* _TASK_
Copy each line of the data below exactly, leaving out pictures.
--*--
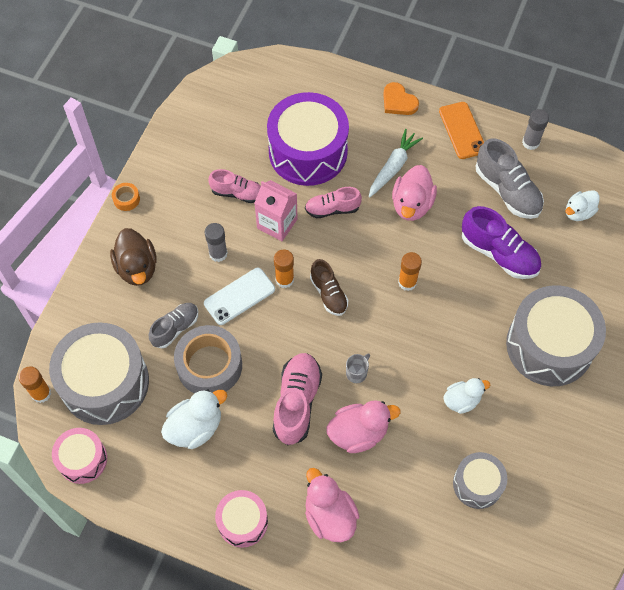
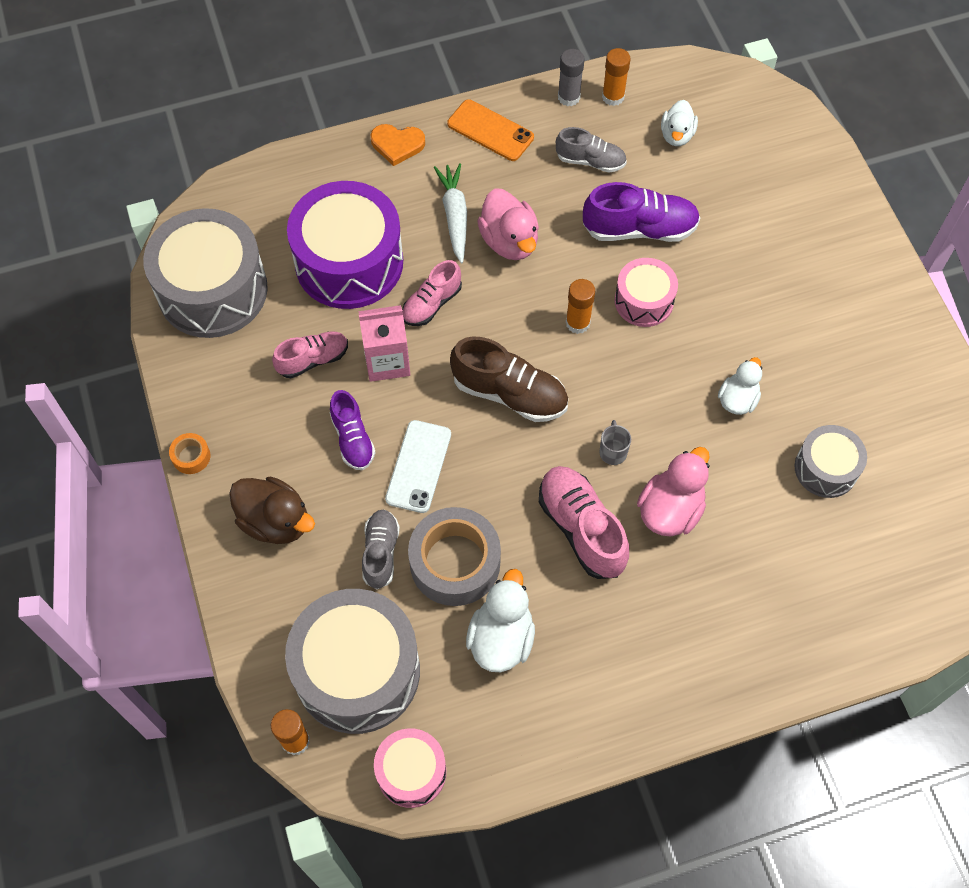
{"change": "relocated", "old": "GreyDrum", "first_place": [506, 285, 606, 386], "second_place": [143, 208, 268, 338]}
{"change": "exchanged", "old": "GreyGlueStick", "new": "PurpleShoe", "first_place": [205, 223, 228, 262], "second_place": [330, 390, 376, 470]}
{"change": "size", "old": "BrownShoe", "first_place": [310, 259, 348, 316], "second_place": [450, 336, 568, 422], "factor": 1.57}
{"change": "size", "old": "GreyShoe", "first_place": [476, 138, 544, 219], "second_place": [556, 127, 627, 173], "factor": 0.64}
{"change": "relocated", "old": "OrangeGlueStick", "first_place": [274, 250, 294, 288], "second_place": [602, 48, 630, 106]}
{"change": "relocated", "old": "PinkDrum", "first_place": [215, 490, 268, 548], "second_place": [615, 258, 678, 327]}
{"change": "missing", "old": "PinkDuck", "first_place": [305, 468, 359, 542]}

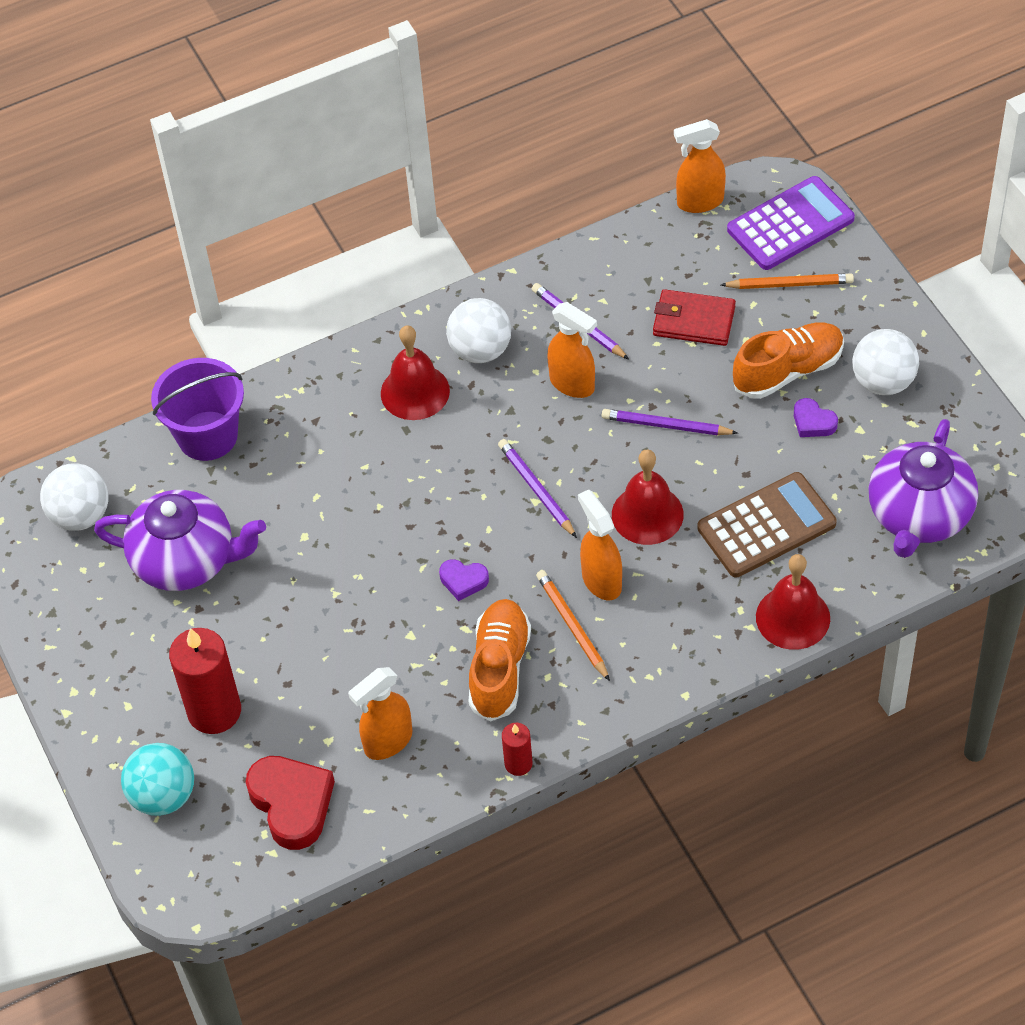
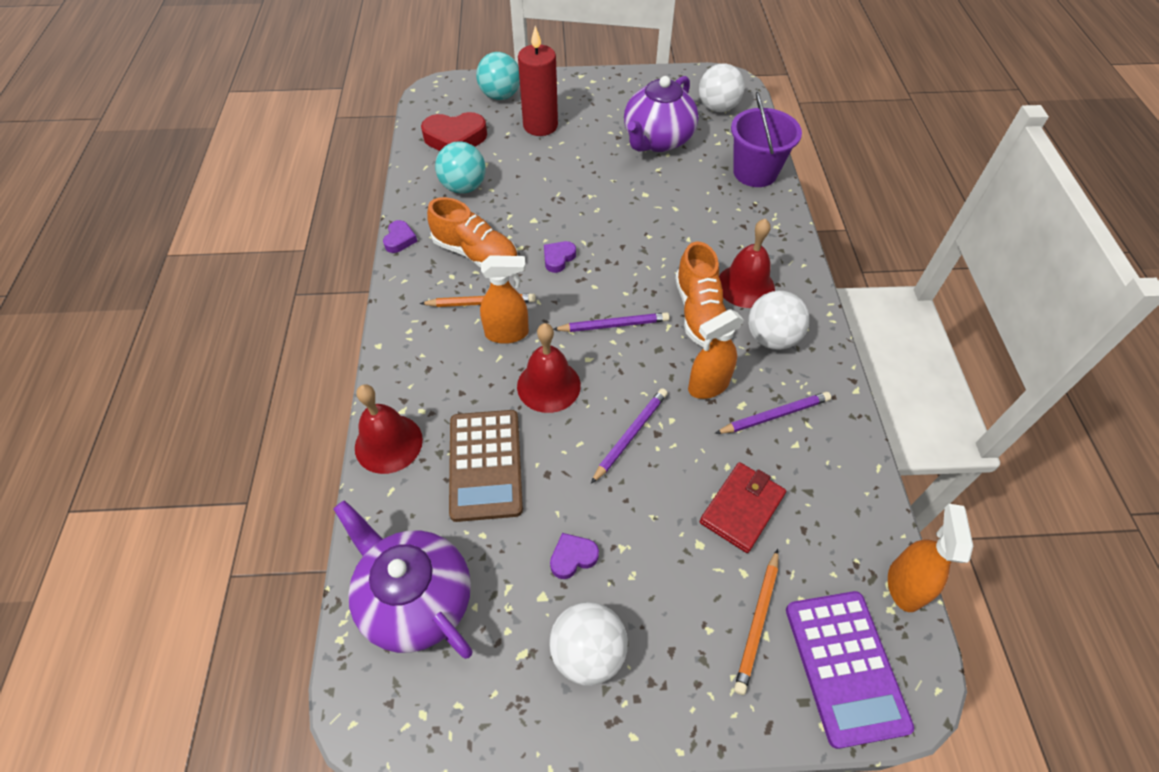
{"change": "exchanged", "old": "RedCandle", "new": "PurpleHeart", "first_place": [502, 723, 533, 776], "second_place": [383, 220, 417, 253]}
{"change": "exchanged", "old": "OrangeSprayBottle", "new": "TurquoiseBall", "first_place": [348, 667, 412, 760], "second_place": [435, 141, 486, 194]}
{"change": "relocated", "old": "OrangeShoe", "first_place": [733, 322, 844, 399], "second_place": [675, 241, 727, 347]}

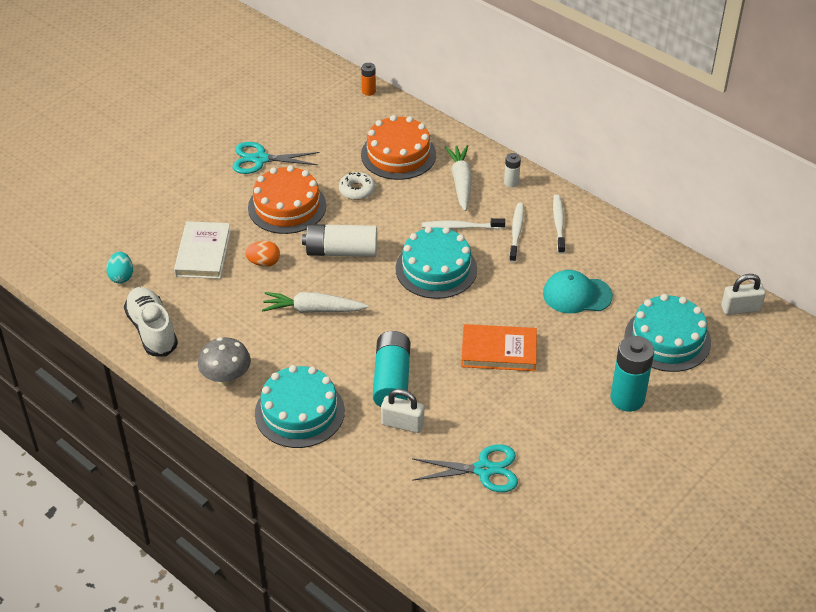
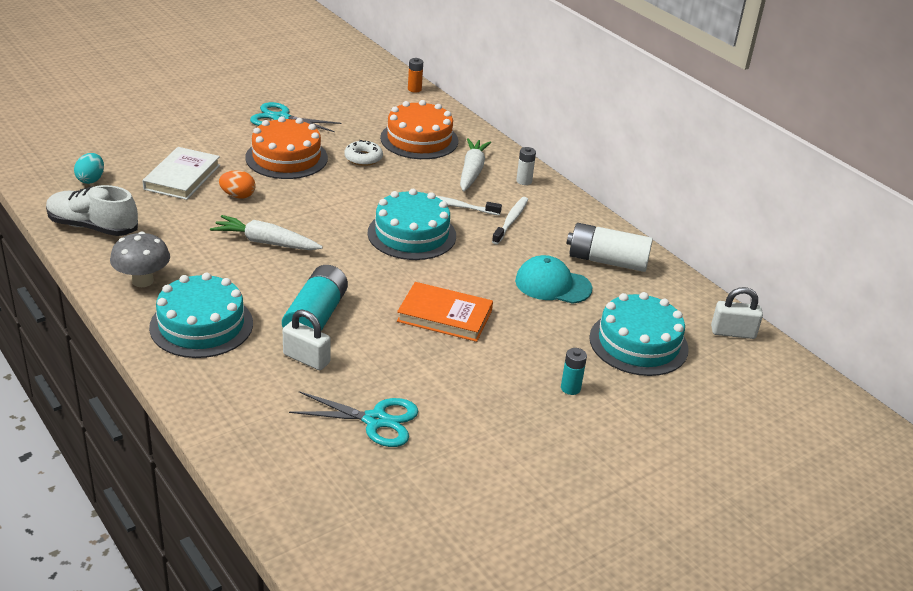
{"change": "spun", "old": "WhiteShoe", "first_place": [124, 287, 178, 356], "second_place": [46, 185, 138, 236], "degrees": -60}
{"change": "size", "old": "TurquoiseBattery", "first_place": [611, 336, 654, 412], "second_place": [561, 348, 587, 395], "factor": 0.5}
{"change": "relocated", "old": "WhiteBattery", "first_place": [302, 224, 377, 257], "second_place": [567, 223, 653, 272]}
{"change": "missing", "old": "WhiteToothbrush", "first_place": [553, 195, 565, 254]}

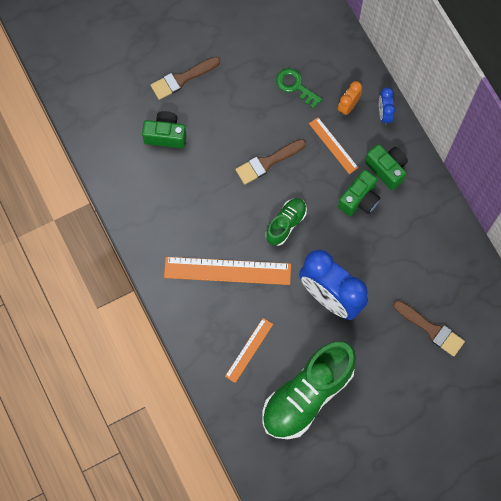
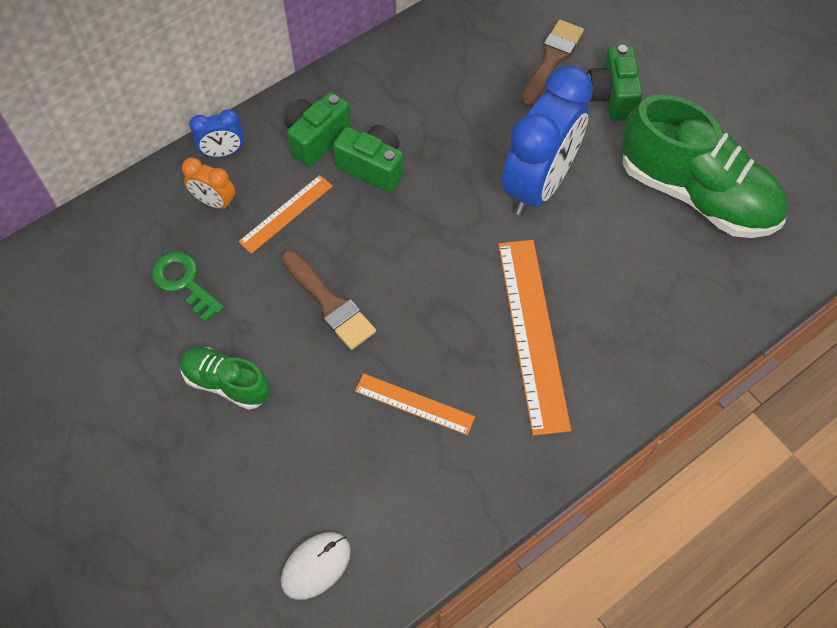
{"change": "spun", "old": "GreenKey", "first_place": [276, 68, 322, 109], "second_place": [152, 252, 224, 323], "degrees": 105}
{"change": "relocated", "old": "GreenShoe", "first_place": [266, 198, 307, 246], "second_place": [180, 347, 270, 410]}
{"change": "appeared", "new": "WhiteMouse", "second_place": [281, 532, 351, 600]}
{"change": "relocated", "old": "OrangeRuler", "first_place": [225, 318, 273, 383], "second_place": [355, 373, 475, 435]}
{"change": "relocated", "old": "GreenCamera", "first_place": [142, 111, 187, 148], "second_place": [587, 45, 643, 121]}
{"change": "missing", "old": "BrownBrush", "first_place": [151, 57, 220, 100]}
--*--
* _SOLUTION TO THIS TASK_
{"change": "relocated", "old": "GreyDrum", "first_place": [506, 285, 606, 386], "second_place": [143, 208, 268, 338]}
{"change": "exchanged", "old": "GreyGlueStick", "new": "PurpleShoe", "first_place": [205, 223, 228, 262], "second_place": [330, 390, 376, 470]}
{"change": "size", "old": "BrownShoe", "first_place": [310, 259, 348, 316], "second_place": [450, 336, 568, 422], "factor": 1.57}
{"change": "size", "old": "GreyShoe", "first_place": [476, 138, 544, 219], "second_place": [556, 127, 627, 173], "factor": 0.64}
{"change": "relocated", "old": "OrangeGlueStick", "first_place": [274, 250, 294, 288], "second_place": [602, 48, 630, 106]}
{"change": "relocated", "old": "PinkDrum", "first_place": [215, 490, 268, 548], "second_place": [615, 258, 678, 327]}
{"change": "missing", "old": "PinkDuck", "first_place": [305, 468, 359, 542]}

{"change": "exchanged", "old": "RedCandle", "new": "PurpleHeart", "first_place": [502, 723, 533, 776], "second_place": [383, 220, 417, 253]}
{"change": "exchanged", "old": "OrangeSprayBottle", "new": "TurquoiseBall", "first_place": [348, 667, 412, 760], "second_place": [435, 141, 486, 194]}
{"change": "relocated", "old": "OrangeShoe", "first_place": [733, 322, 844, 399], "second_place": [675, 241, 727, 347]}

{"change": "spun", "old": "WhiteShoe", "first_place": [124, 287, 178, 356], "second_place": [46, 185, 138, 236], "degrees": -60}
{"change": "size", "old": "TurquoiseBattery", "first_place": [611, 336, 654, 412], "second_place": [561, 348, 587, 395], "factor": 0.5}
{"change": "relocated", "old": "WhiteBattery", "first_place": [302, 224, 377, 257], "second_place": [567, 223, 653, 272]}
{"change": "missing", "old": "WhiteToothbrush", "first_place": [553, 195, 565, 254]}

{"change": "spun", "old": "GreenKey", "first_place": [276, 68, 322, 109], "second_place": [152, 252, 224, 323], "degrees": 105}
{"change": "relocated", "old": "GreenShoe", "first_place": [266, 198, 307, 246], "second_place": [180, 347, 270, 410]}
{"change": "appeared", "new": "WhiteMouse", "second_place": [281, 532, 351, 600]}
{"change": "relocated", "old": "OrangeRuler", "first_place": [225, 318, 273, 383], "second_place": [355, 373, 475, 435]}
{"change": "relocated", "old": "GreenCamera", "first_place": [142, 111, 187, 148], "second_place": [587, 45, 643, 121]}
{"change": "missing", "old": "BrownBrush", "first_place": [151, 57, 220, 100]}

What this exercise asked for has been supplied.